_Work task_
Copy out the lines of the material that include the string "sprinkling".

==== Source data

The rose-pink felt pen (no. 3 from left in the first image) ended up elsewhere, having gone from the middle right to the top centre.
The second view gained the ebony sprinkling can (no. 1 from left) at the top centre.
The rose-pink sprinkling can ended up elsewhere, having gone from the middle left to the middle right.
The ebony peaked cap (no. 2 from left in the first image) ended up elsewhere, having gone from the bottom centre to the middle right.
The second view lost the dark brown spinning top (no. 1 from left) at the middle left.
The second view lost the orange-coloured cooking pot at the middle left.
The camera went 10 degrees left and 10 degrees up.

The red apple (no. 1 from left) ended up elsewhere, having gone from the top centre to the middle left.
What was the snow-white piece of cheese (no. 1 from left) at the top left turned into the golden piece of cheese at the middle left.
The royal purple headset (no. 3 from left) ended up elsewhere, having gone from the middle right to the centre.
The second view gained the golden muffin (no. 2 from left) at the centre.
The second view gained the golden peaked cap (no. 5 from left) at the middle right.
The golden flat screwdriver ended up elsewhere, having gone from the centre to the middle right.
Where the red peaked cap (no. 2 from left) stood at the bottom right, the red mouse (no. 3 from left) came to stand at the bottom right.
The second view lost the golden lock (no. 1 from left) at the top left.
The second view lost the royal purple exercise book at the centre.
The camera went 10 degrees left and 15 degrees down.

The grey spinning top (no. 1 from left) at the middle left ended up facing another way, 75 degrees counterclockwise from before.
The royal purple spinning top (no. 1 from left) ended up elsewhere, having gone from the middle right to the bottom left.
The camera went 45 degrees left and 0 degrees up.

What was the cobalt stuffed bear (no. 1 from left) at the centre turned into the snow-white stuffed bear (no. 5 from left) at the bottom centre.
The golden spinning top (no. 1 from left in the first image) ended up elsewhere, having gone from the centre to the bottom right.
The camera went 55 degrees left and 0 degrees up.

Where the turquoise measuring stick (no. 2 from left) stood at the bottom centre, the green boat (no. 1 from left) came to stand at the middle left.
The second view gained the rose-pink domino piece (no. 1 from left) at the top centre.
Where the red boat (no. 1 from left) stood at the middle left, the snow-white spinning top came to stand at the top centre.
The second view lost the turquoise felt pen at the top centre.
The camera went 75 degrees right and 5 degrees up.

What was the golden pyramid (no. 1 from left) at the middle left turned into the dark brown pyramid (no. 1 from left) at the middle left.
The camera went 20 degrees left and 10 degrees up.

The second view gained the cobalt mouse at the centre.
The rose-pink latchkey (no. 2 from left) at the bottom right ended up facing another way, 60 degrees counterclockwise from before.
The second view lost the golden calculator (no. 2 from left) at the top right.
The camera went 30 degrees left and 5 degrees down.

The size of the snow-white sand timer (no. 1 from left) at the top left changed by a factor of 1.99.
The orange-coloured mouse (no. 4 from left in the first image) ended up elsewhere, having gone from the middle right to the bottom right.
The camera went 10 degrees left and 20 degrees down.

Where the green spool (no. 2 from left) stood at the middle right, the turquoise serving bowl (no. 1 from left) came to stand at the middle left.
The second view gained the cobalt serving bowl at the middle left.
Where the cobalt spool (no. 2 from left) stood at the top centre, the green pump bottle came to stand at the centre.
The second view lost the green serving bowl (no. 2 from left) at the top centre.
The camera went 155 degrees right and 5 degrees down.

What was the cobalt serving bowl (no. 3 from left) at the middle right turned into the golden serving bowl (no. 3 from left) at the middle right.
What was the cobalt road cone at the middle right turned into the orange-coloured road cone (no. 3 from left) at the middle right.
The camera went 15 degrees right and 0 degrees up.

========

_Response for this exercise_
The second view gained the ebony sprinkling can (no. 1 from left) at the top centre.
The rose-pink sprinkling can ended up elsewhere, having gone from the middle left to the middle right.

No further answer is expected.